------ Collected data

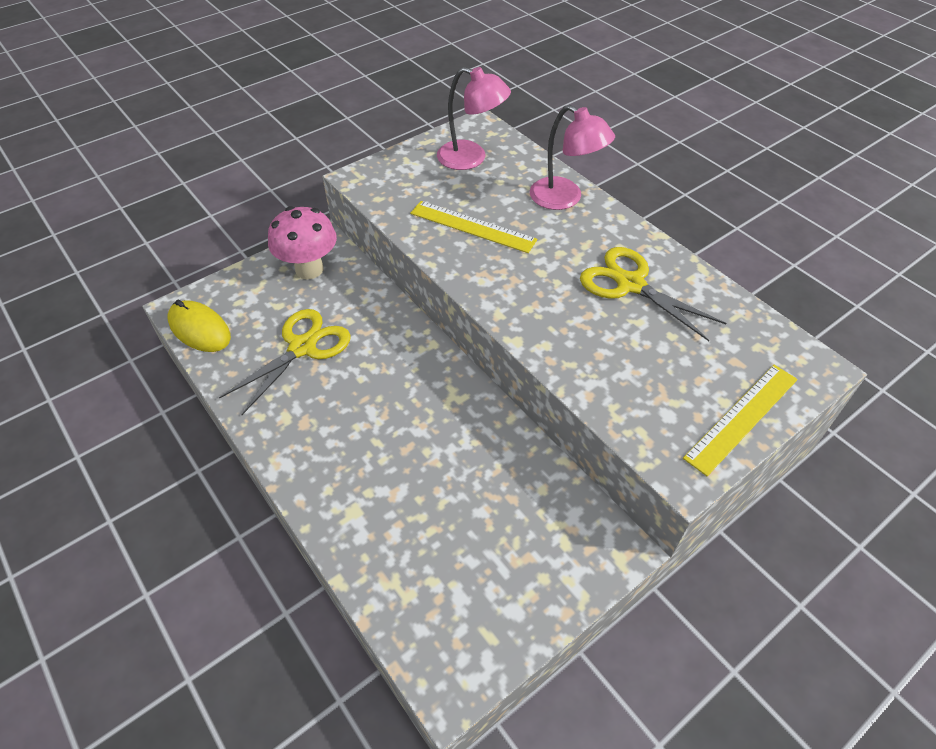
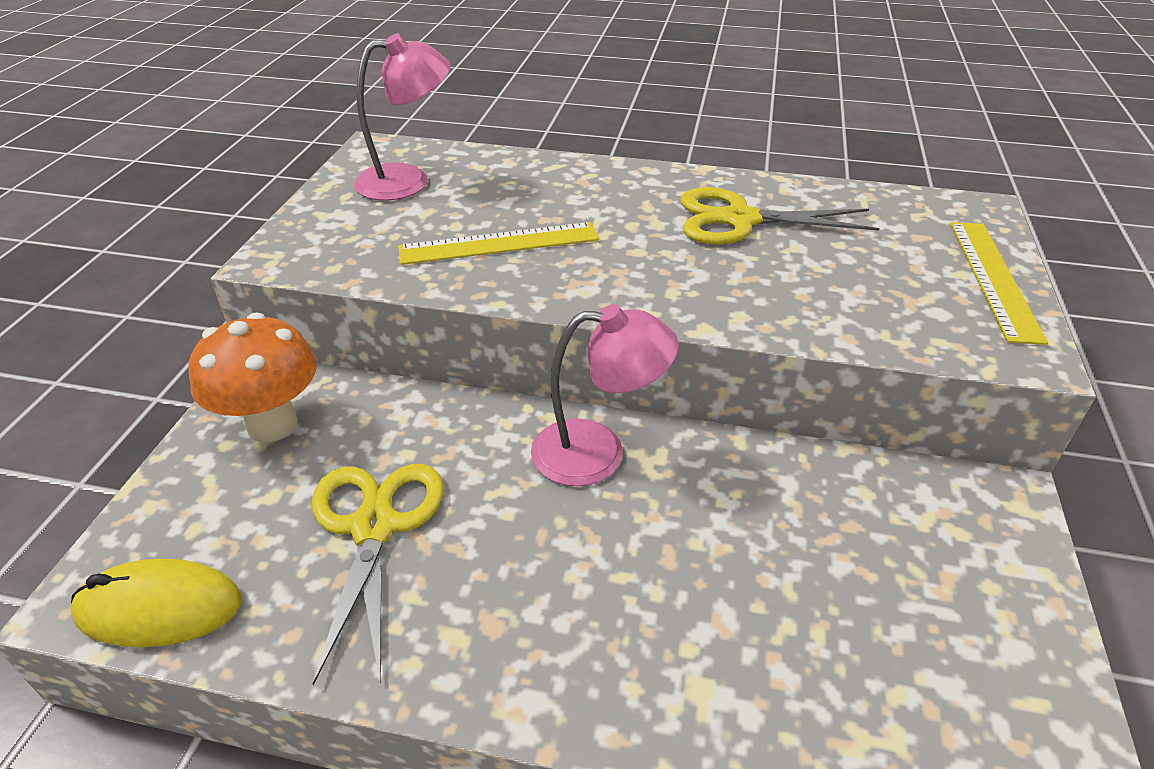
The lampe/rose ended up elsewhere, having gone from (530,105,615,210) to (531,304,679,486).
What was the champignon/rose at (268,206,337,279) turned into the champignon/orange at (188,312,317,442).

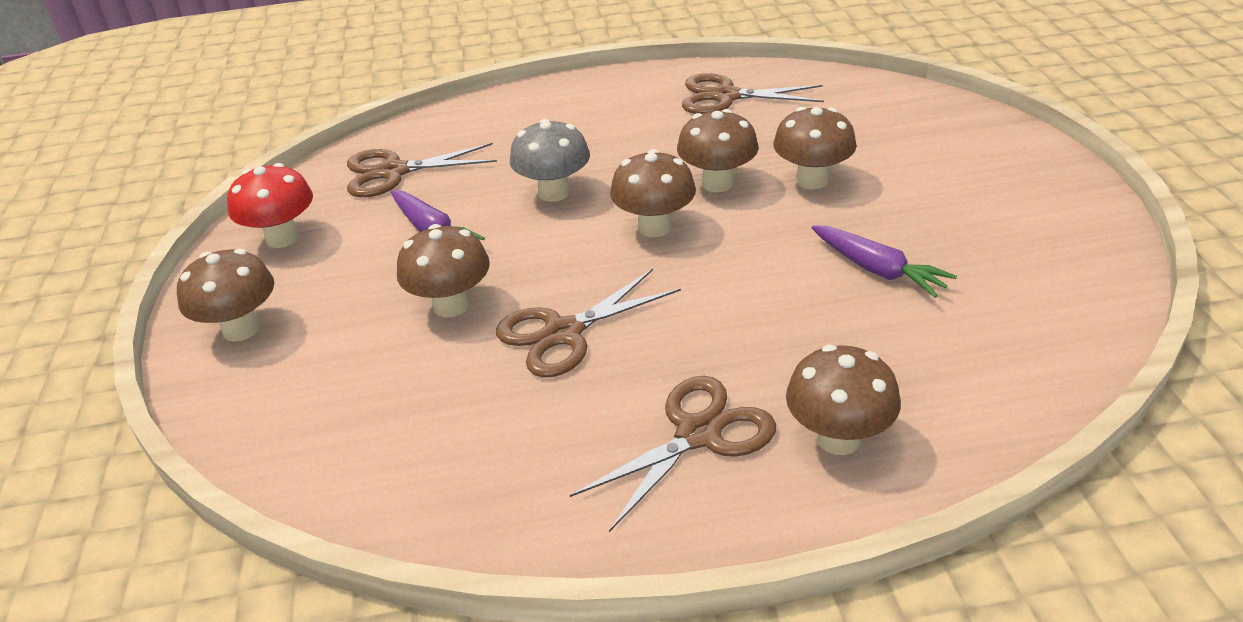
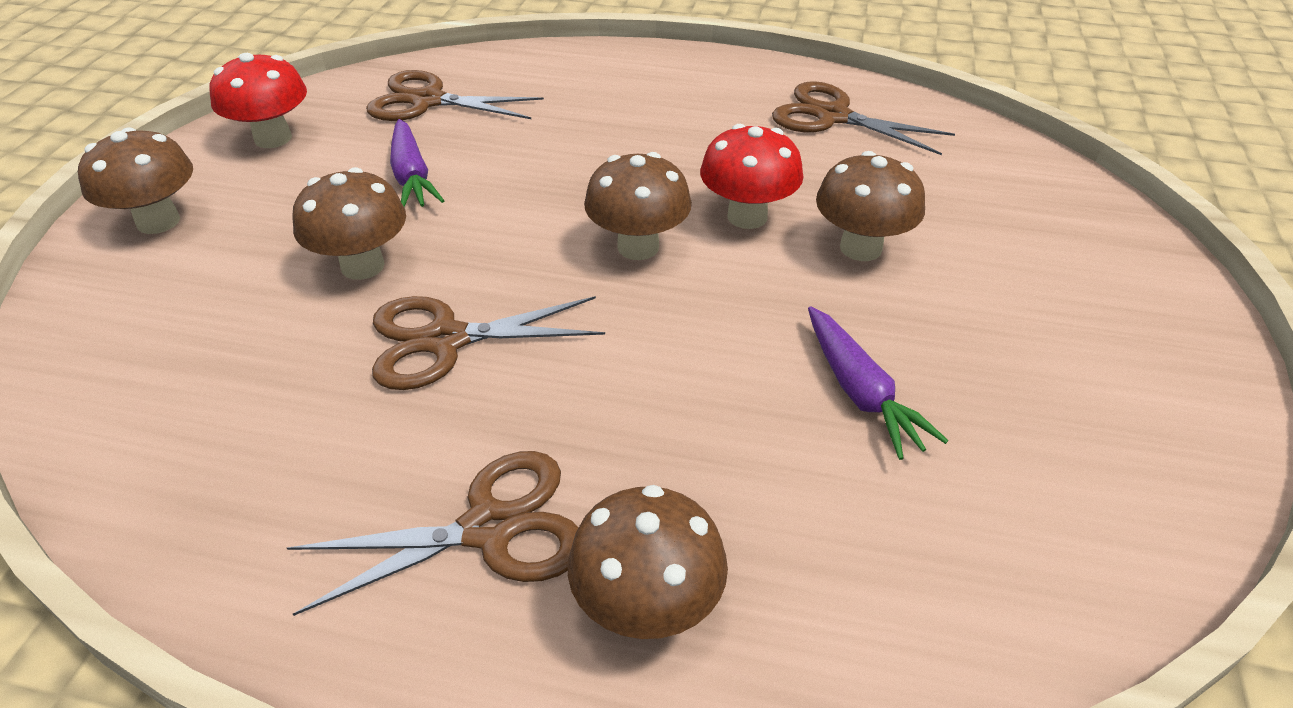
The second view lost the champignon/gris at (510,119,590,202).
What was the champignon/marron at (677,109,759,192) turned into the champignon/rouge at (700,124,803,229).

------------

▸ **Work task**
Only the text of the listing above should be copied, exactly and with pictures left out.

▸ **Exercise result**
The lampe/rose ended up elsewhere, having gone from (530,105,615,210) to (531,304,679,486).
What was the champignon/rose at (268,206,337,279) turned into the champignon/orange at (188,312,317,442).

The second view lost the champignon/gris at (510,119,590,202).
What was the champignon/marron at (677,109,759,192) turned into the champignon/rouge at (700,124,803,229).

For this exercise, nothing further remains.